▶ **THE TASK**: Each line from the one with "(865, 429) = (973, 514): brown" through the final line of the entries below must be printed exactly, and the pictures must not be.

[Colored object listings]

+===+

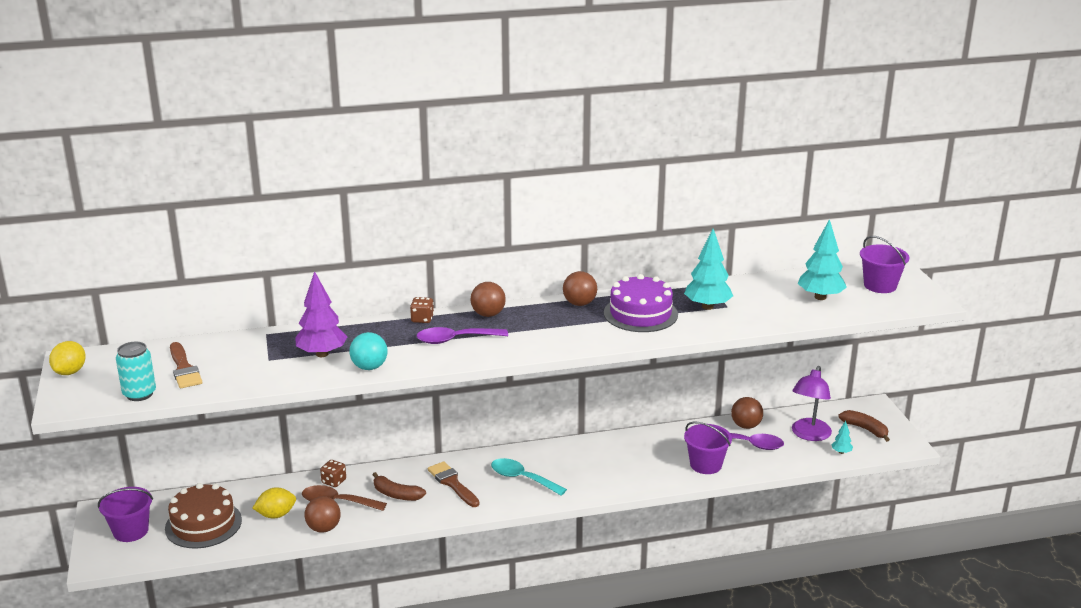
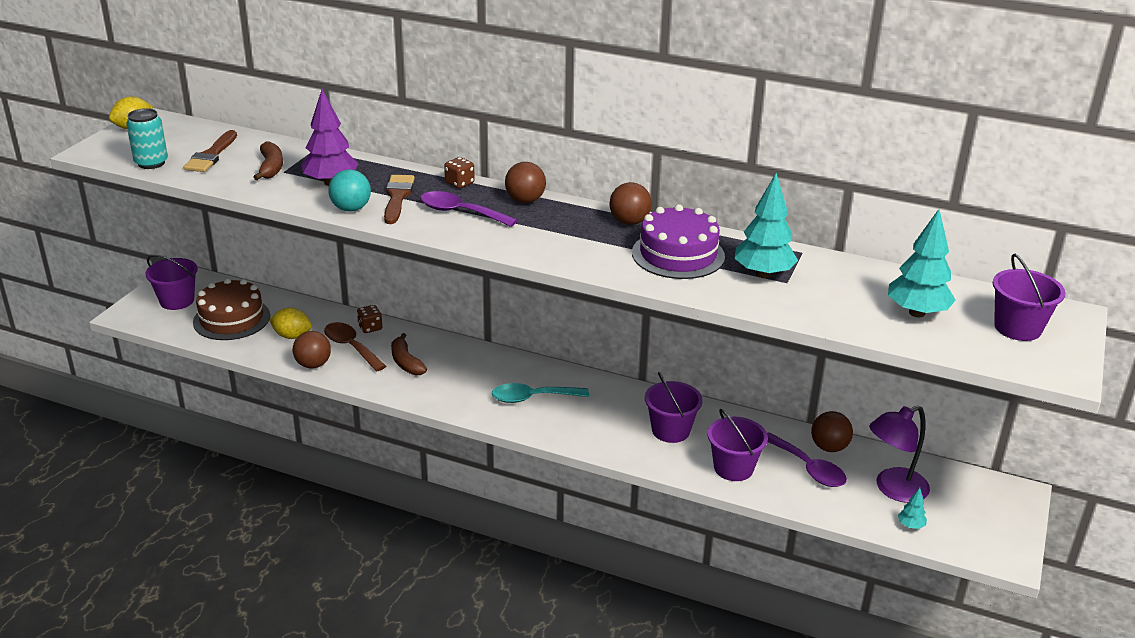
camera: 35 degrees right, 5 degrees up
(452, 483) = (465, 374): brown brush -> brown brush (397, 197)
(522, 478) = (532, 398): turquoise spoon -> turquoise spoon turned 75 degrees counterclockwise
(640, 459) = (670, 430): none -> purple bucket
(865, 429) = (973, 514): brown banana -> brown banana (271, 168)

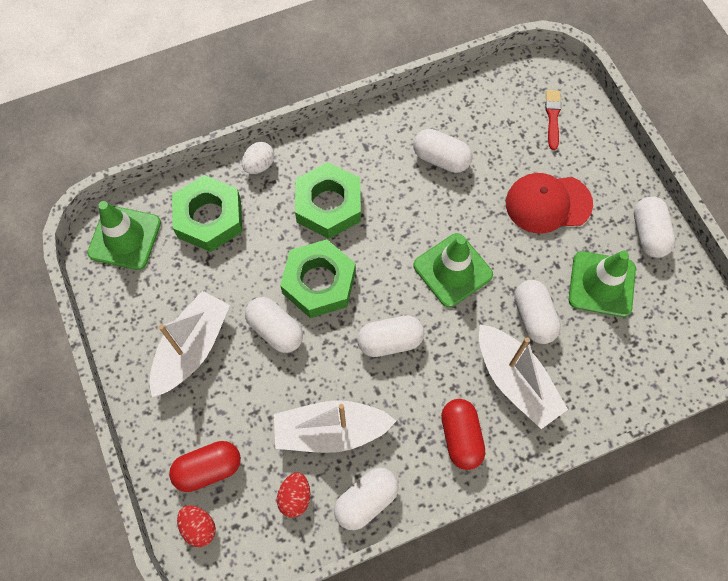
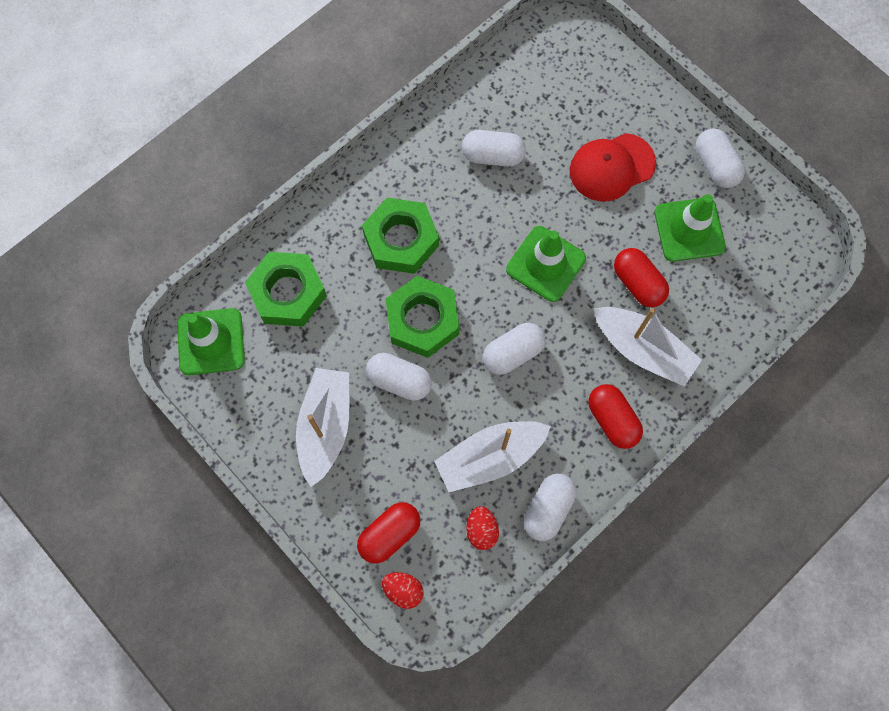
camera: 20 degrees left, 5 degrees up
(259, 165) = (315, 222): white egg -> none
(533, 317) = (638, 283): white capsule -> red capsule
(552, 117) = (585, 77): red brush -> none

+===+

▶ **EXERCISE OUTPUT**:
(865, 429) = (973, 514): brown banana -> brown banana (271, 168)

camera: 20 degrees left, 5 degrees up
(259, 165) = (315, 222): white egg -> none
(533, 317) = (638, 283): white capsule -> red capsule
(552, 117) = (585, 77): red brush -> none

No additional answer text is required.